*** Opening of RECORDED INFORMATION ***

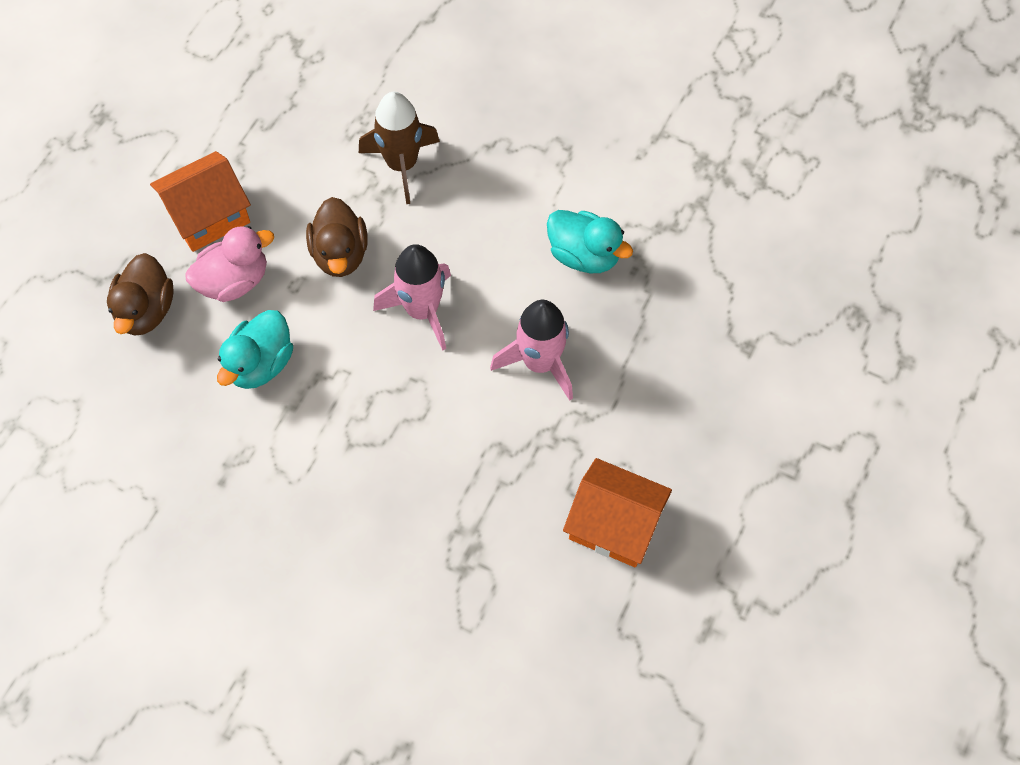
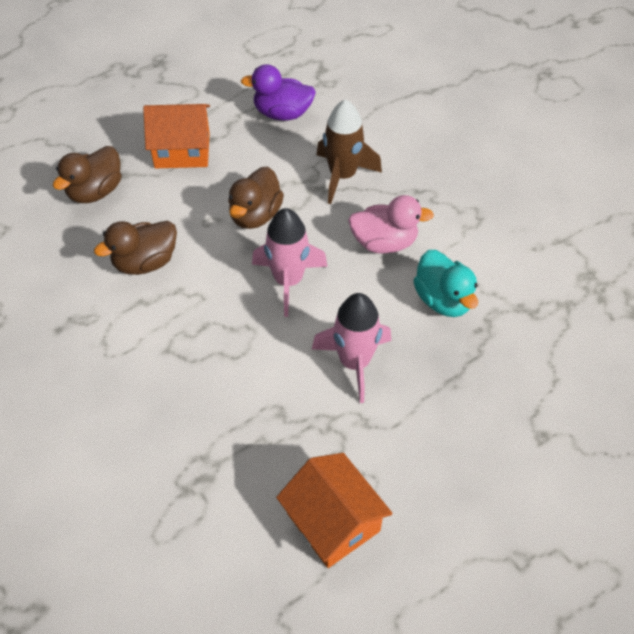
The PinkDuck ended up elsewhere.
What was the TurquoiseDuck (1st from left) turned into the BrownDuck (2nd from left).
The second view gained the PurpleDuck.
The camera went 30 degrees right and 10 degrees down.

*** Close of RECORDED INFORMATION ***

ABOUT THIS EXERCISE. Beginning with the line in which "The second view gained the PurpleDuck." appears, set down each line through the last one in the listing, unchanged and with no extras.

FINAL ANSWER.
The second view gained the PurpleDuck.
The camera went 30 degrees right and 10 degrees down.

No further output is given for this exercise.